Data for this exercise
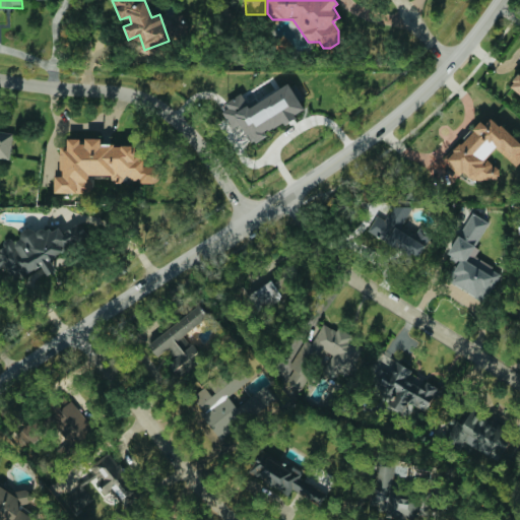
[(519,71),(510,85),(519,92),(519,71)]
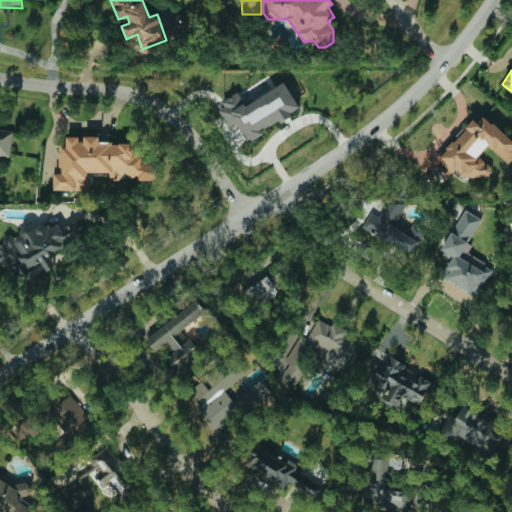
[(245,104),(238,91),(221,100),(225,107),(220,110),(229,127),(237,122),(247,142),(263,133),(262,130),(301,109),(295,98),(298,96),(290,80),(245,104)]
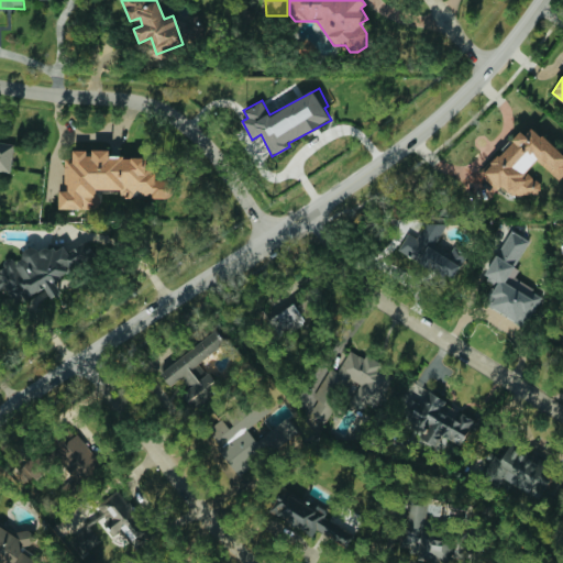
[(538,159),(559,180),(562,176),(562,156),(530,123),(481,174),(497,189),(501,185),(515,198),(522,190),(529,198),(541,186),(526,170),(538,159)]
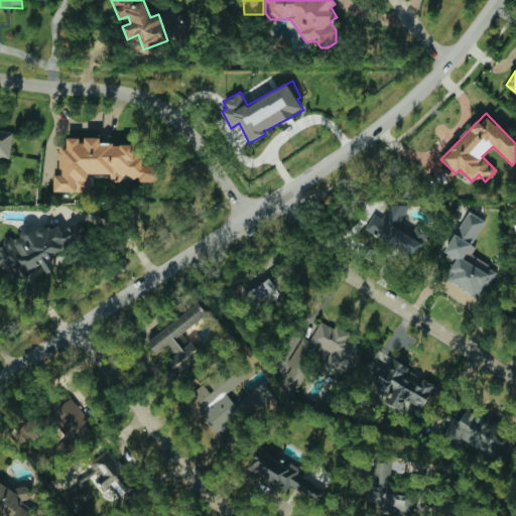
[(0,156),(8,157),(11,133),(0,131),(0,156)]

* * *

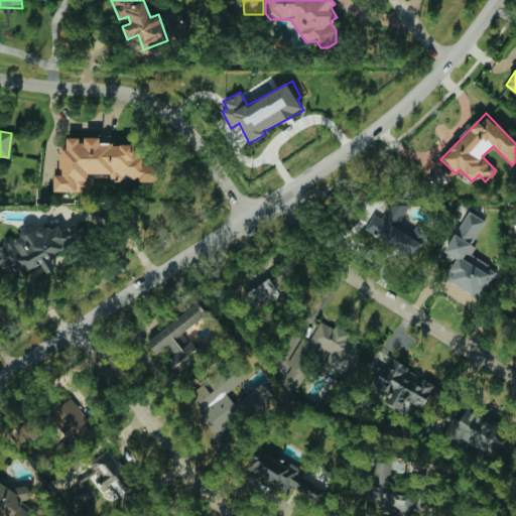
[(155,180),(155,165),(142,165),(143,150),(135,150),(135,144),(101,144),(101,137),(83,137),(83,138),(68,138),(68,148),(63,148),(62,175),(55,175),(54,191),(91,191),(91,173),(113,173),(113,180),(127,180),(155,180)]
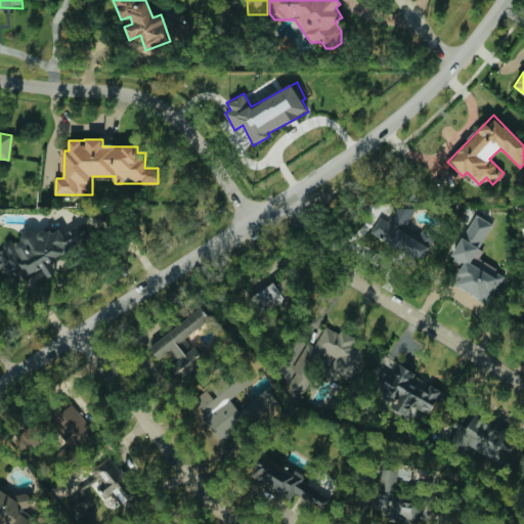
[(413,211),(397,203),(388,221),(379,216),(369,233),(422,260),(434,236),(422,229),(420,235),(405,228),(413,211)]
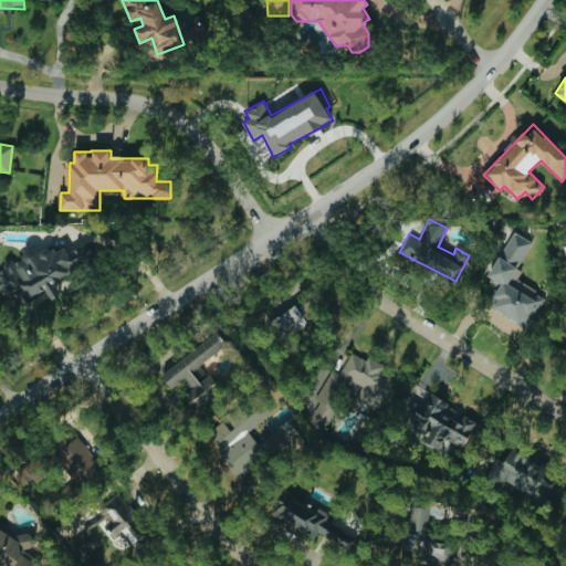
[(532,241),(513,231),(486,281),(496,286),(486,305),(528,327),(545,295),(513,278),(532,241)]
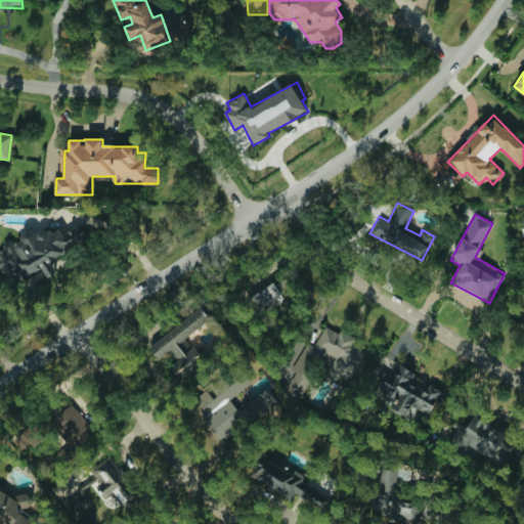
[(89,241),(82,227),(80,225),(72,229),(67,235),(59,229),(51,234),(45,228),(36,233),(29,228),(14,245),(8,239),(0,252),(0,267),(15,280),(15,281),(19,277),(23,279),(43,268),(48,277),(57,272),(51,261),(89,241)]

Assigned task
A clean copy is needed of the lines in the listing above from the one with "[(519,71),(510,85),(519,92),(519,71)]" through the one with "[(0,156),(8,157),(11,133),(0,131),(0,156)]", exact in every word and free of pictures.

Response
[(519,71),(510,85),(519,92),(519,71)]
[(245,104),(238,91),(221,100),(225,107),(220,110),(229,127),(237,122),(247,142),(263,133),(262,130),(301,109),(295,98),(298,96),(290,80),(245,104)]
[(538,159),(559,180),(562,176),(562,156),(530,123),(481,174),(497,189),(501,185),(515,198),(522,190),(529,198),(541,186),(526,170),(538,159)]
[(0,156),(8,157),(11,133),(0,131),(0,156)]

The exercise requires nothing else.